══ Extracted entries ══

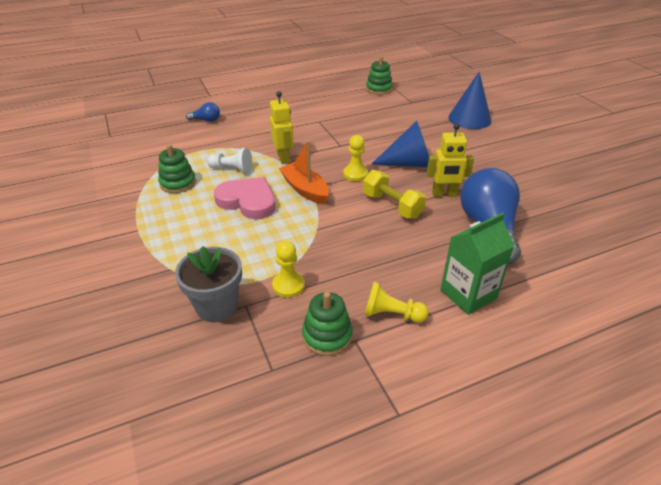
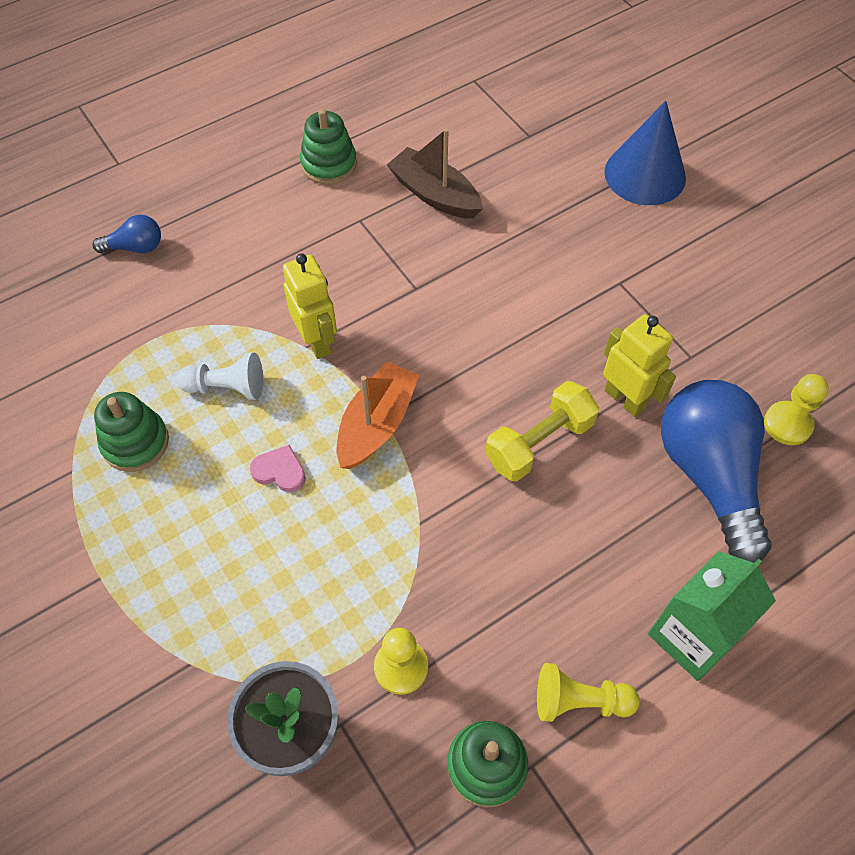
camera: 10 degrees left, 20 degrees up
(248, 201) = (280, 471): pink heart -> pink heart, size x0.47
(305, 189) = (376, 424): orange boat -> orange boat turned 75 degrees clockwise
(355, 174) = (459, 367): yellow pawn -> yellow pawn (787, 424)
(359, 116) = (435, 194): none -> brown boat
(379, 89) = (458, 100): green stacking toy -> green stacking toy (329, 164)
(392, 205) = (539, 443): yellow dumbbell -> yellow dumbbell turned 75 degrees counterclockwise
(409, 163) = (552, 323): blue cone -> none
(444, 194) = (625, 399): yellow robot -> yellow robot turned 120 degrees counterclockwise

═══

Task requirements ▸
All the lines above should be reproduced exactly, and none of the pictures.

Solution for this task ▸
camera: 10 degrees left, 20 degrees up
(248, 201) = (280, 471): pink heart -> pink heart, size x0.47
(305, 189) = (376, 424): orange boat -> orange boat turned 75 degrees clockwise
(355, 174) = (459, 367): yellow pawn -> yellow pawn (787, 424)
(359, 116) = (435, 194): none -> brown boat
(379, 89) = (458, 100): green stacking toy -> green stacking toy (329, 164)
(392, 205) = (539, 443): yellow dumbbell -> yellow dumbbell turned 75 degrees counterclockwise
(409, 163) = (552, 323): blue cone -> none
(444, 194) = (625, 399): yellow robot -> yellow robot turned 120 degrees counterclockwise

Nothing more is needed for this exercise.